** START OF Extracted information **

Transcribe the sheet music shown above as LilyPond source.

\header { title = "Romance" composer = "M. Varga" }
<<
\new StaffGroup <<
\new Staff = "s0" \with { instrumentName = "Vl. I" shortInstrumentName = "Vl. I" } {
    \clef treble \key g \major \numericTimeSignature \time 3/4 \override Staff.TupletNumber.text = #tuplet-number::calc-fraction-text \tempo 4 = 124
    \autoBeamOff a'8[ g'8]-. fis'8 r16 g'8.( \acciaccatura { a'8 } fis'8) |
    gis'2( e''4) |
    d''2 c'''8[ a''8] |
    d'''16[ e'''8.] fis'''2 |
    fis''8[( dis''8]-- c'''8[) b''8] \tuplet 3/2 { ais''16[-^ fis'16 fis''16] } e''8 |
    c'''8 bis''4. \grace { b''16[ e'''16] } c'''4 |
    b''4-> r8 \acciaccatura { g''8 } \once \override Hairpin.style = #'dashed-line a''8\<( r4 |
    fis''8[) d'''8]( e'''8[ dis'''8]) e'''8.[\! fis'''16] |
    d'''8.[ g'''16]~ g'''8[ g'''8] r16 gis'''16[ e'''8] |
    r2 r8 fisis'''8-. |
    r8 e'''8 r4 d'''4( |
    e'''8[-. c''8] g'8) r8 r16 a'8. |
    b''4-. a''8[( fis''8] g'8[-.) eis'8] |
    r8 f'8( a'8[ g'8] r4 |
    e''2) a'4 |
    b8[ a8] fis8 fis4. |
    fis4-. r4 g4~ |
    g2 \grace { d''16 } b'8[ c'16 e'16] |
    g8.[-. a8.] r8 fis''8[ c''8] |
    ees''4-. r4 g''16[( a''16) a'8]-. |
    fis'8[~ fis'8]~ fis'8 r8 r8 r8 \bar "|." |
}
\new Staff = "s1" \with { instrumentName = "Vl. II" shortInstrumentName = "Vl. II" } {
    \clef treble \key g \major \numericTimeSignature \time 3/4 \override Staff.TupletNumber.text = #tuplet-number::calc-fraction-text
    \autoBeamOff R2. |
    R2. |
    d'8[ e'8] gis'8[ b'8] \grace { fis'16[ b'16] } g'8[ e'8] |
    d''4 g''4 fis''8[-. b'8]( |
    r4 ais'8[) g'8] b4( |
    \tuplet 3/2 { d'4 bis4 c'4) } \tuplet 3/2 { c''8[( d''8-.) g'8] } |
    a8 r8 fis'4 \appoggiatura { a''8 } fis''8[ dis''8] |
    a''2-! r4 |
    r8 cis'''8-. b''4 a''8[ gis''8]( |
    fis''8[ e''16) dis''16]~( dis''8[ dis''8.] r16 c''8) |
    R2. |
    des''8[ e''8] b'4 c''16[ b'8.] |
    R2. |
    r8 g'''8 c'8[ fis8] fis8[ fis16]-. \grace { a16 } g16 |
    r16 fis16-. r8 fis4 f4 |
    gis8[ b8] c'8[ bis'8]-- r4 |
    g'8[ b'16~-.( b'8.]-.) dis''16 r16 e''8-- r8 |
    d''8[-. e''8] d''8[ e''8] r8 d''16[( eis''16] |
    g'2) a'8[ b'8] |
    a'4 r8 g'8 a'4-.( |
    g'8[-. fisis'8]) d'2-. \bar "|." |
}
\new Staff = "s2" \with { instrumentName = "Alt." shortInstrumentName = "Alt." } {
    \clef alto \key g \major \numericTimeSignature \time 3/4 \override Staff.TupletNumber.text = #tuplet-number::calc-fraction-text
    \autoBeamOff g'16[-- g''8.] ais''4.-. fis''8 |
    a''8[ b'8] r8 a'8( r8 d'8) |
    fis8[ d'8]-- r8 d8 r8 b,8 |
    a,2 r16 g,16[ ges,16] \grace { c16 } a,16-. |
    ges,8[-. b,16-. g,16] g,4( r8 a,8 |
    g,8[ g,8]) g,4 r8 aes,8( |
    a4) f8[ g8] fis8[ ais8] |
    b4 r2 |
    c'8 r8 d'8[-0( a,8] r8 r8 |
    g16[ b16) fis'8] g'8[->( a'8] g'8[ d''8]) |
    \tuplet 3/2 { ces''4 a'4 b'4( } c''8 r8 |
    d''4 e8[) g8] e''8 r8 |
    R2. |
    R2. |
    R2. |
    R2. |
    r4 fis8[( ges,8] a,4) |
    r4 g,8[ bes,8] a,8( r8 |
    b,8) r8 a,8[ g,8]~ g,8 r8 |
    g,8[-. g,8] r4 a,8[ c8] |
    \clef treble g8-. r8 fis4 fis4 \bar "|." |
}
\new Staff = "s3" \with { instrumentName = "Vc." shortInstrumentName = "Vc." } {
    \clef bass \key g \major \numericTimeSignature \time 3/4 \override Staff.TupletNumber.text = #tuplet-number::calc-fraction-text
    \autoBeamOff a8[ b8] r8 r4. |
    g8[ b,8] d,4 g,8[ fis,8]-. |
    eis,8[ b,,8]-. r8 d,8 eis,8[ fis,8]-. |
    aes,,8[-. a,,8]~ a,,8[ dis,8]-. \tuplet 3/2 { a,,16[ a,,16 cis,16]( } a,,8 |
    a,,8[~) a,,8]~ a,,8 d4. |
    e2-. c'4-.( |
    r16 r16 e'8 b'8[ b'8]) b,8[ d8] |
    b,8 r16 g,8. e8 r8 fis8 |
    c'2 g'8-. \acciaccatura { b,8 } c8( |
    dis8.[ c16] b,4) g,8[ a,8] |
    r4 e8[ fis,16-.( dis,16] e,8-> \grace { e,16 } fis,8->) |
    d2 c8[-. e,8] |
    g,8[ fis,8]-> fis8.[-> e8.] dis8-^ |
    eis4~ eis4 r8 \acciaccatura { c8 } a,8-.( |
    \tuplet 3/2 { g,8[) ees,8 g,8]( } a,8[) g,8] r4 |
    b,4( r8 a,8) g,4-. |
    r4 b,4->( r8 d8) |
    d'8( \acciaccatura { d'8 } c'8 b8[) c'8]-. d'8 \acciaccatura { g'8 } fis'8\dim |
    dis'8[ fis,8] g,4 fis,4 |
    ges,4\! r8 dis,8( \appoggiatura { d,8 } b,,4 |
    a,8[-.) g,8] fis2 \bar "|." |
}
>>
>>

** END OF Extracted information **

▶ _Problem description_
Can you locate every line in the items above that contains the string "treble" and copy each of those lines out in full? Treat the match as case-sensitive.

▶ _The answer_
    \clef treble \key g \major \numericTimeSignature \time 3/4 \override Staff.TupletNumber.text = #tuplet-number::calc-fraction-text \tempo 4 = 124
    \clef treble \key g \major \numericTimeSignature \time 3/4 \override Staff.TupletNumber.text = #tuplet-number::calc-fraction-text
    \clef treble g8-. r8 fis4 fis4 \bar "|." |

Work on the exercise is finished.